**What this task involves**
Please copy every line of the records below without changing a word, leaving the pictures out of your answer.

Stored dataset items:
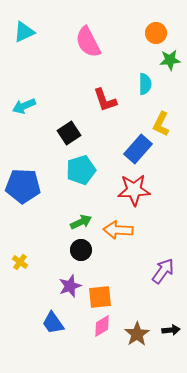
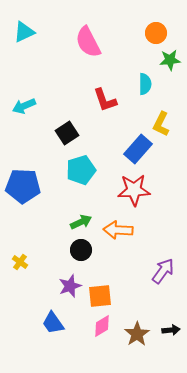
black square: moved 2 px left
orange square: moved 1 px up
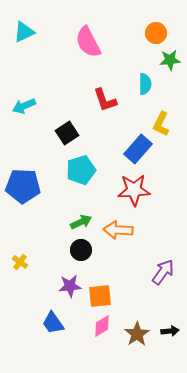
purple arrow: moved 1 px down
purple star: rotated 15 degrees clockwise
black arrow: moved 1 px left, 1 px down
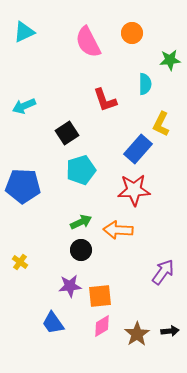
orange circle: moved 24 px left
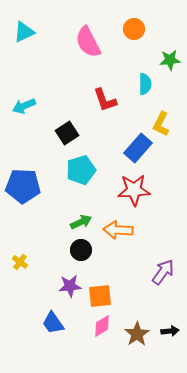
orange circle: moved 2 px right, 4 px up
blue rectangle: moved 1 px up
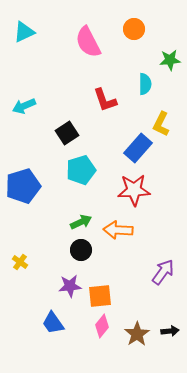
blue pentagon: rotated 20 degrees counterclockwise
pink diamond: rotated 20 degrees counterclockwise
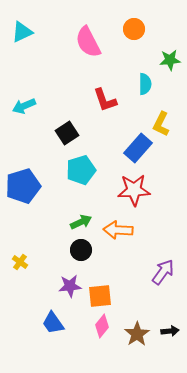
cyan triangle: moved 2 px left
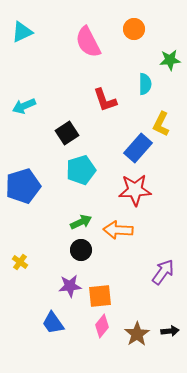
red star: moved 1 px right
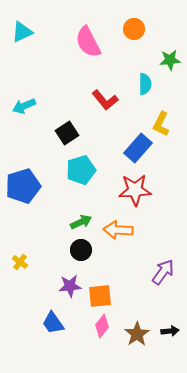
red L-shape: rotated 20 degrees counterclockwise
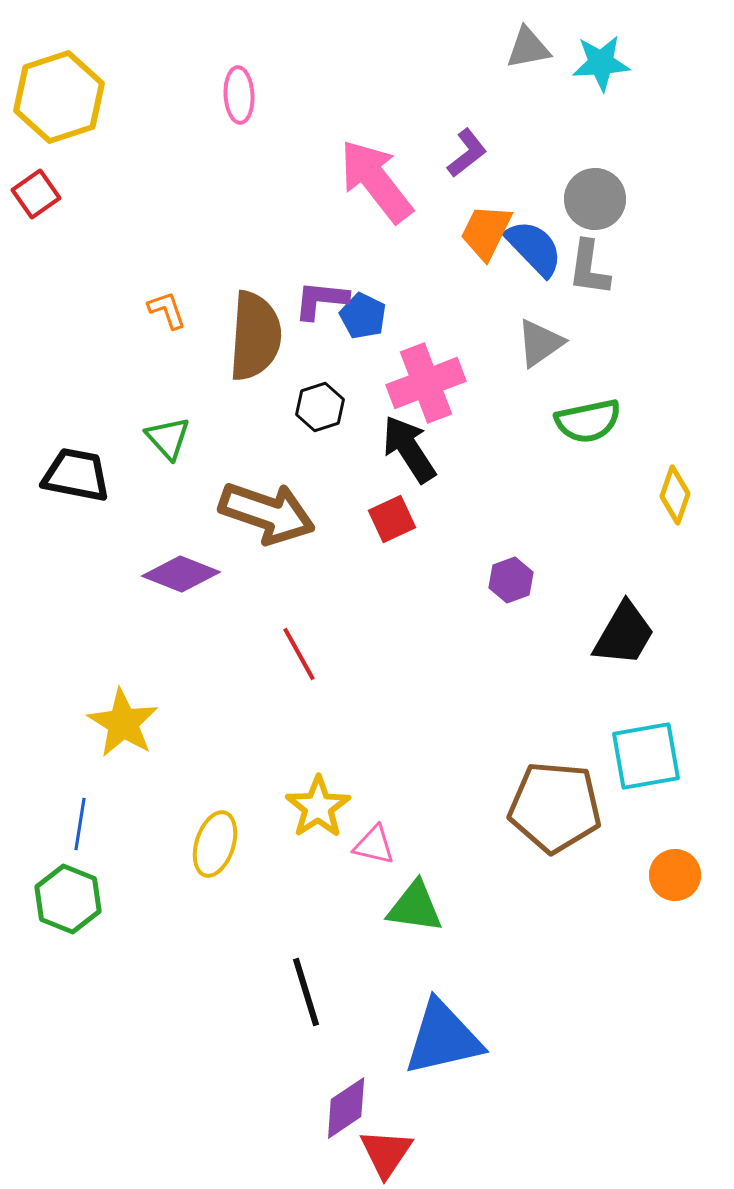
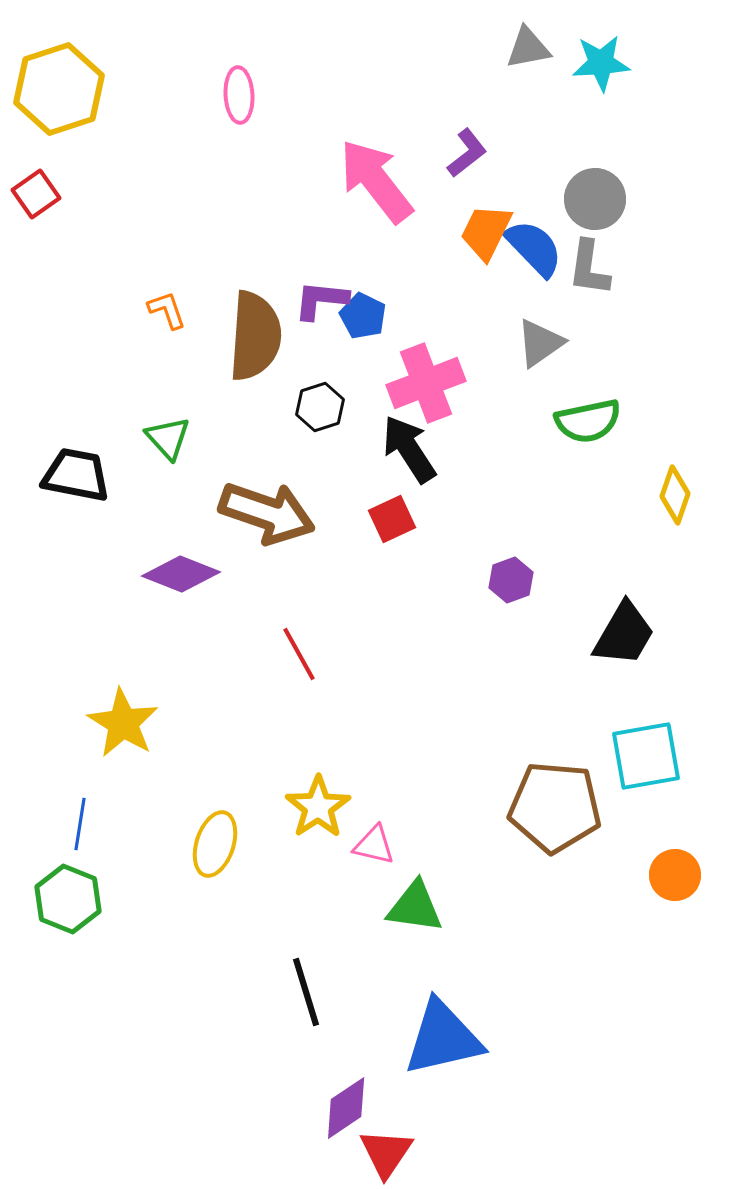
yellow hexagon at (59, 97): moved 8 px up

**Result of this task**
black square: moved 2 px left
orange square: moved 1 px up
purple arrow: moved 1 px down
purple star: rotated 15 degrees clockwise
black arrow: moved 1 px left, 1 px down
orange circle: moved 24 px left
orange circle: moved 2 px right, 4 px up
blue rectangle: moved 1 px up
blue pentagon: rotated 20 degrees counterclockwise
pink diamond: rotated 20 degrees counterclockwise
cyan triangle: moved 2 px left
red star: moved 1 px right
red L-shape: rotated 20 degrees counterclockwise
yellow hexagon at (59, 97): moved 8 px up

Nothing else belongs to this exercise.